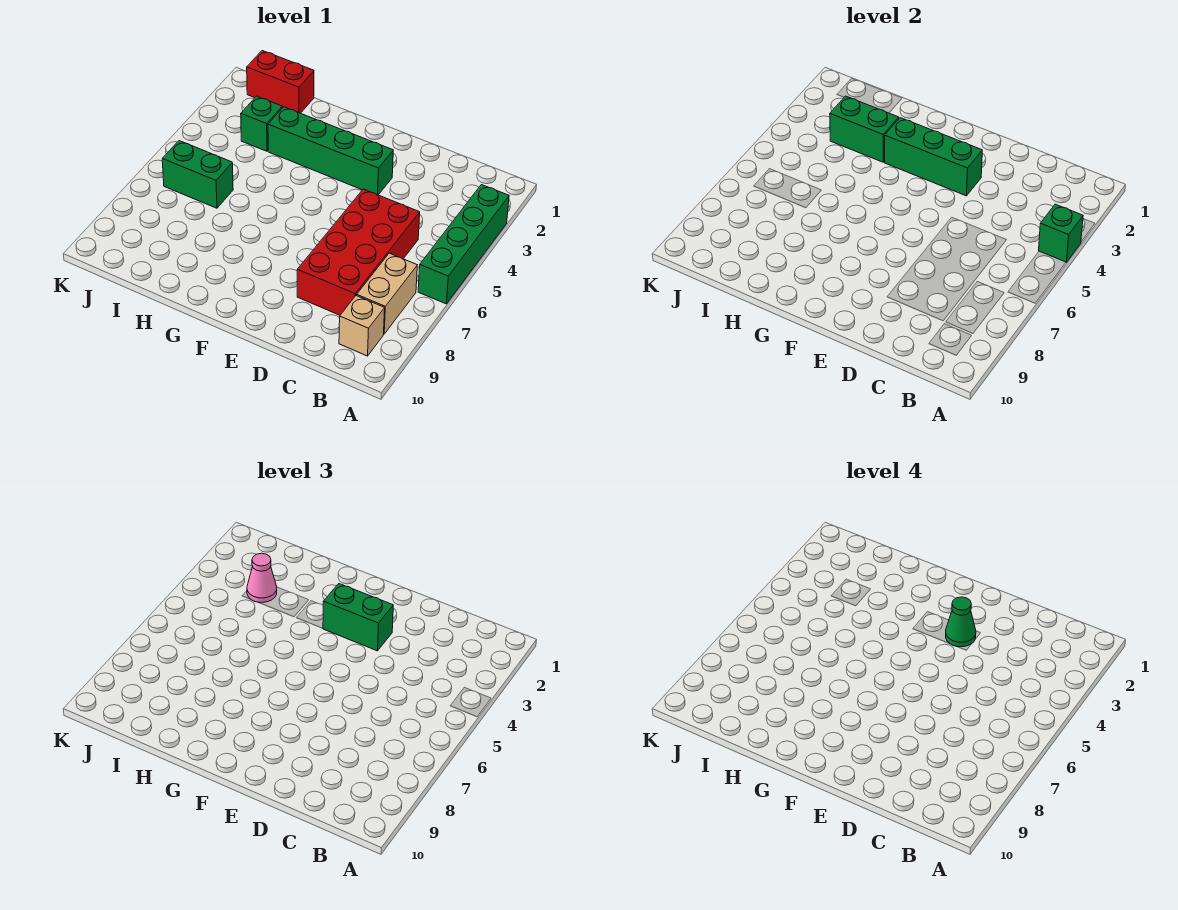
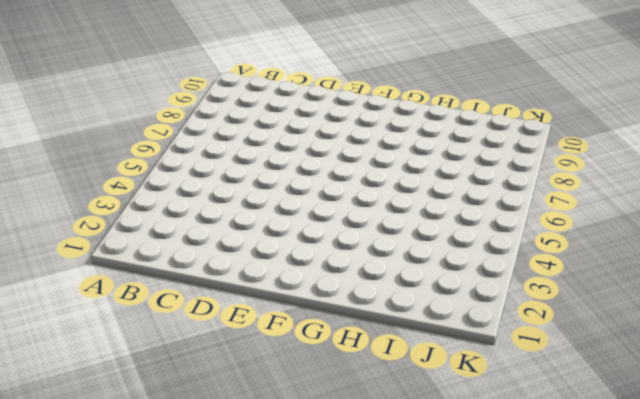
none -> green 1x4 brick [418,185,509,304]
none -> tan 1x2 brick [357,253,417,334]
none -> tan 1x1 brick [339,295,385,356]

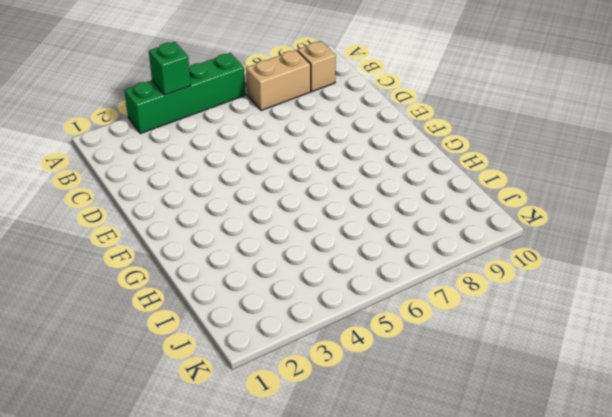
none -> red 2x4 brick [297,189,420,315]
none -> green 1x4 brick [268,107,393,195]
none -> red 1x2 brick [246,51,314,113]

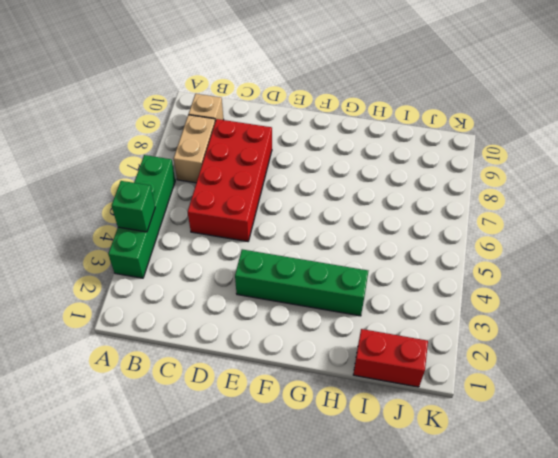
none -> green 1x1 brick [241,96,282,151]
none -> green 1x2 brick [162,141,233,208]
none -> green 1x3 brick [884,118,982,196]

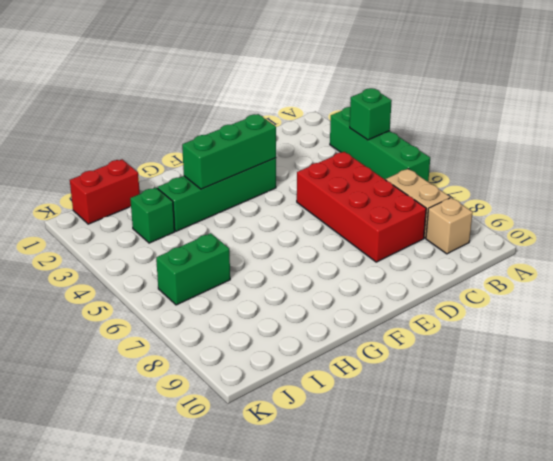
none -> green 1x2 brick [830,96,899,162]
none -> green 1x2 brick [323,584,393,651]
none -> pink 1x1 cone [247,553,277,602]

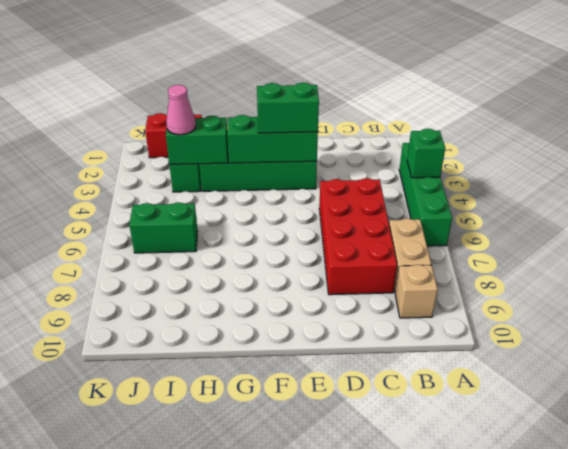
none -> green 1x1 cone [946,597,976,647]

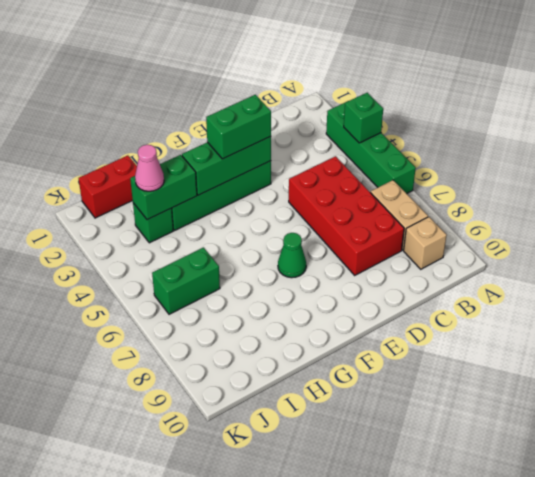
green 1x1 cone [278,233,306,278] -> green 1x1 cone moved to [946,597,976,647]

▶ **PROBLEM**: Starting from the records above, copy each line where the string "green" is found.

▶ **SOLUTION BELOW**:
none -> green 1x4 brick [418,185,509,304]
none -> green 1x4 brick [268,107,393,195]
none -> green 1x1 brick [241,96,282,151]
none -> green 1x2 brick [162,141,233,208]
none -> green 1x3 brick [884,118,982,196]
none -> green 1x2 brick [830,96,899,162]
none -> green 1x2 brick [323,584,393,651]
none -> green 1x1 cone [946,597,976,647]
green 1x1 cone [278,233,306,278] -> green 1x1 cone moved to [946,597,976,647]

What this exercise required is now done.